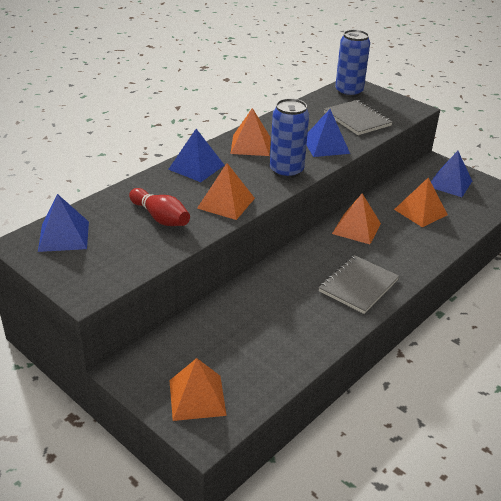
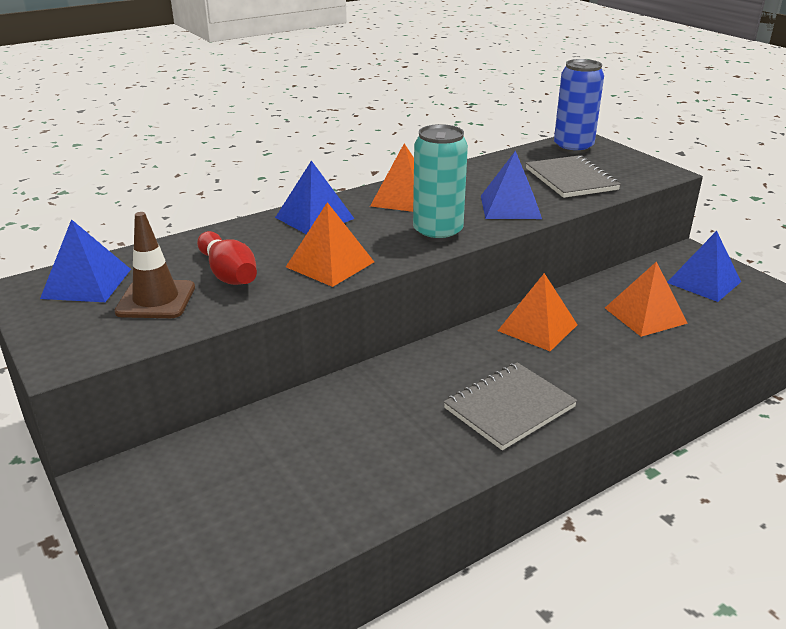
camera: 15 degrees right, 5 degrees down
orange pyramid [169,358,227,421] -> none
blue can [270,98,309,178] -> turquoise can [413,124,468,242]
none -> brown traffic cone [114,212,195,318]

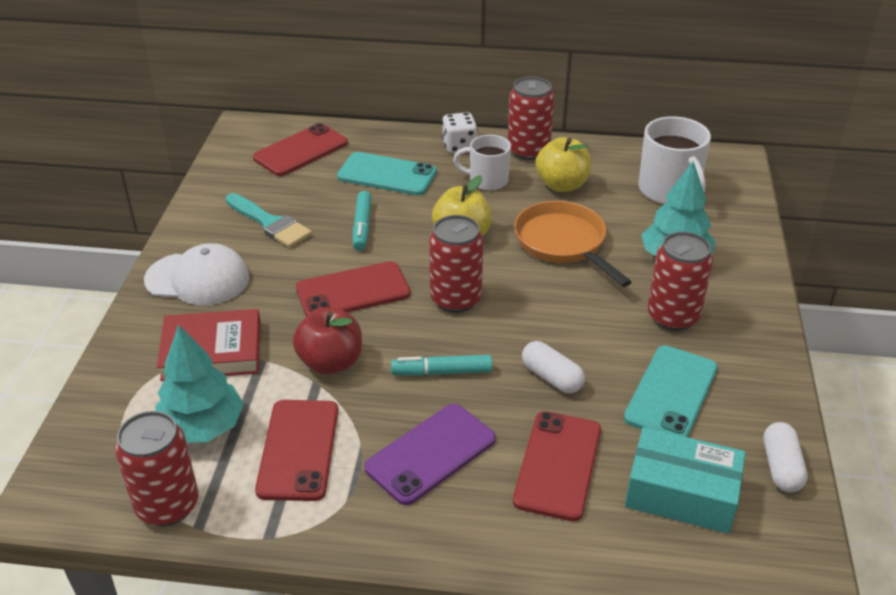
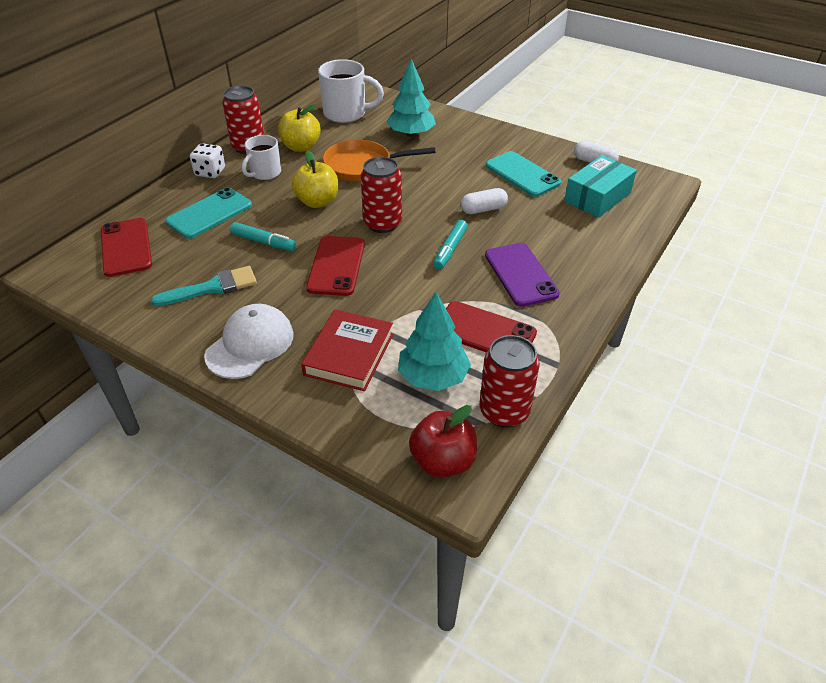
camera: 65 degrees left, 5 degrees up
red apple [293,307,362,375] -> red apple moved to [409,405,477,478]
red phone [513,411,601,521] -> none
red can [648,232,713,331] -> none

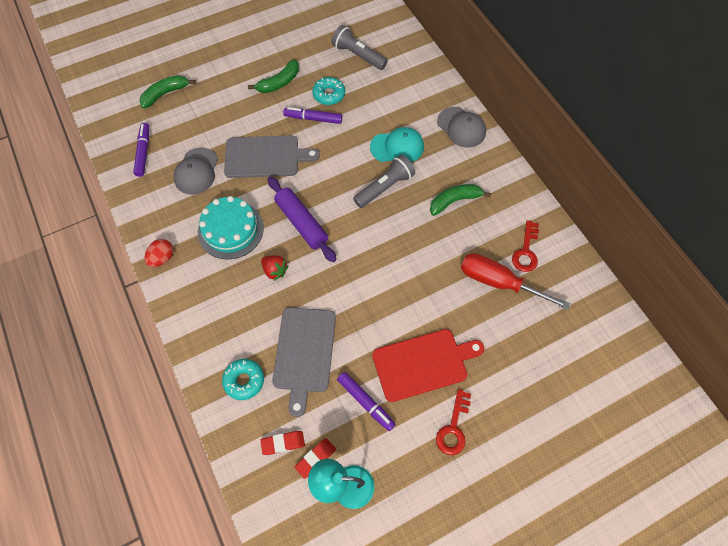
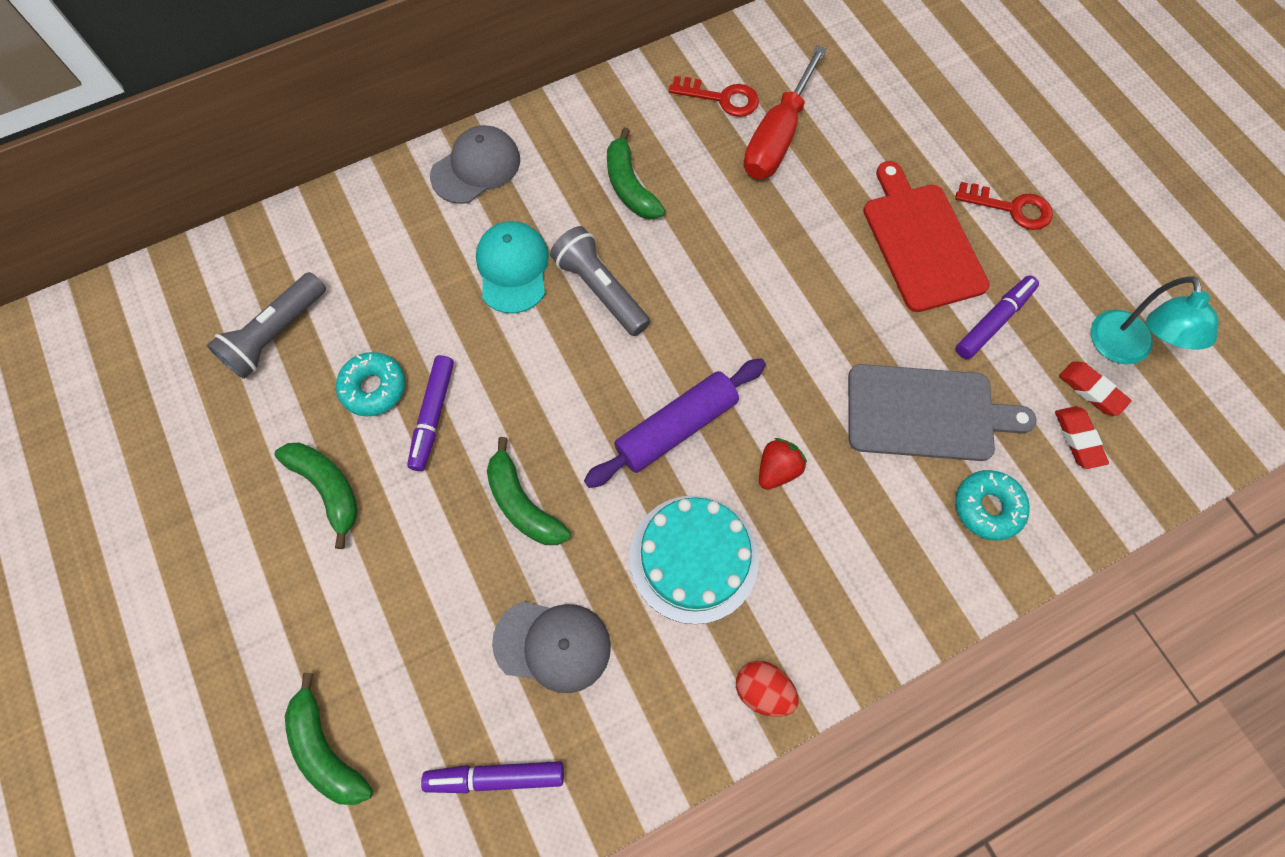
camera: 90 degrees left, 5 degrees up
grey cutting board [224,135,320,178] -> green banana [487,437,571,545]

# WORK INSTRUCTIONS
Produce an exact copy of every line above, with the images left out.

# OUTPUT BELOW
camera: 15 degrees right, 5 degrees down
orange pyramid [169,358,227,421] -> none
blue can [270,98,309,178] -> turquoise can [413,124,468,242]
none -> brown traffic cone [114,212,195,318]

camera: 65 degrees left, 5 degrees up
red apple [293,307,362,375] -> red apple moved to [409,405,477,478]
red phone [513,411,601,521] -> none
red can [648,232,713,331] -> none

camera: 90 degrees left, 5 degrees up
grey cutting board [224,135,320,178] -> green banana [487,437,571,545]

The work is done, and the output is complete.